ASSIGNMENT: Lines holding the string "mouse" are the ones to copy from this listing.

THE INPUT:
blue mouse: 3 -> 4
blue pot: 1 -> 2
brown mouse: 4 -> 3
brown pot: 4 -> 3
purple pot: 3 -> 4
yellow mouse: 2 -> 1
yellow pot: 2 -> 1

---

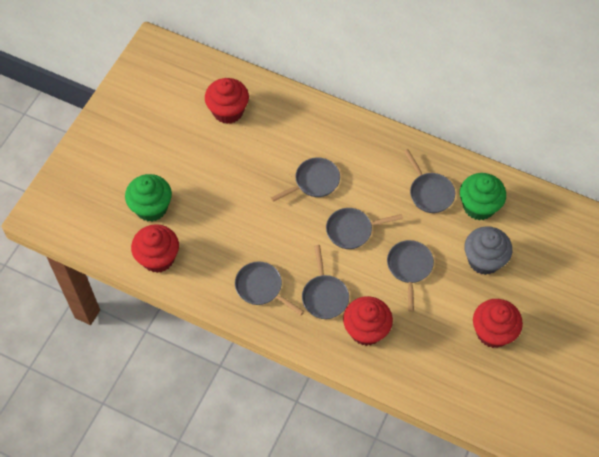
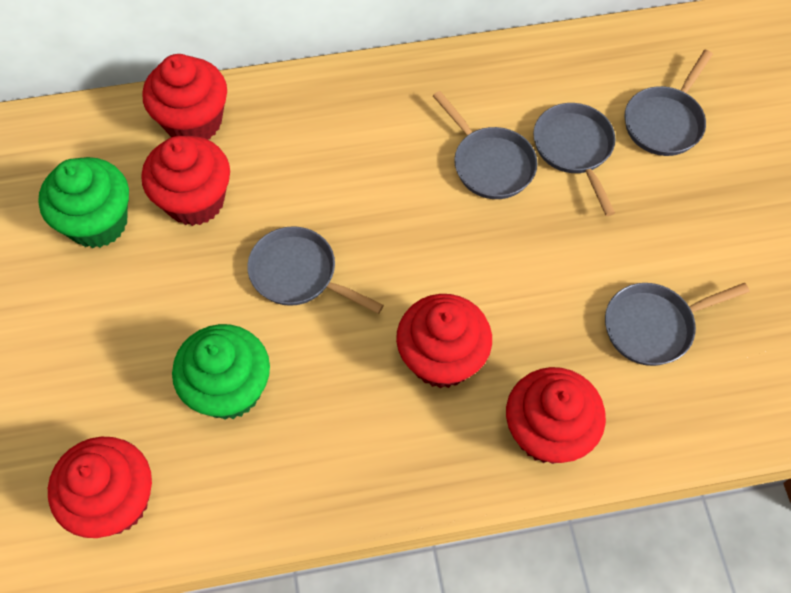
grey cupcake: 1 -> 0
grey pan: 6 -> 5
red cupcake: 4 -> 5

FINISHED EXERCISE:
blue mouse: 3 -> 4
brown mouse: 4 -> 3
yellow mouse: 2 -> 1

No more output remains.